━━━━━ Raw data

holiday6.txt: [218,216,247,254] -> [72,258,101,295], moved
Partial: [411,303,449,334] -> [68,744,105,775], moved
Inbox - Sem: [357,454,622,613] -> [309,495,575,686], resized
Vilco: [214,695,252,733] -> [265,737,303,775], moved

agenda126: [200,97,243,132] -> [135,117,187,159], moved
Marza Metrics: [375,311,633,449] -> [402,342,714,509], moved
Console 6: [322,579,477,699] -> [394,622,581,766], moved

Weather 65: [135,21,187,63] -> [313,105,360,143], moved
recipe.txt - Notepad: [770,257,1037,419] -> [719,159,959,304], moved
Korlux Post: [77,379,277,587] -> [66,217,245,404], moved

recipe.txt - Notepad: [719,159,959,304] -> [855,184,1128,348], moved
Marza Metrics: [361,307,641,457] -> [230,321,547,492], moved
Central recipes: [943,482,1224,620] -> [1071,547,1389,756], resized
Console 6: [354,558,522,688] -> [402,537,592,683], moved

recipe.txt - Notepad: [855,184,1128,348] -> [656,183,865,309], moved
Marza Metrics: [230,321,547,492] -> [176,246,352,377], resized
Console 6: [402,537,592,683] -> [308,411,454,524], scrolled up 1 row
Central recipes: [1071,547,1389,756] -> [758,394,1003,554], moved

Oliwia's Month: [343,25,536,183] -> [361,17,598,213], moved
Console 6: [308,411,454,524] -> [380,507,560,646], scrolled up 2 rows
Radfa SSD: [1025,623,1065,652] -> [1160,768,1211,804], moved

━━━━━━━━━━

◆ Task directions ◆
Your answer should be the lines of the records that include the word "Marza".

◆ Written answer ◆
Marza Metrics: [375,311,633,449] -> [402,342,714,509], moved
Marza Metrics: [361,307,641,457] -> [230,321,547,492], moved
Marza Metrics: [230,321,547,492] -> [176,246,352,377], resized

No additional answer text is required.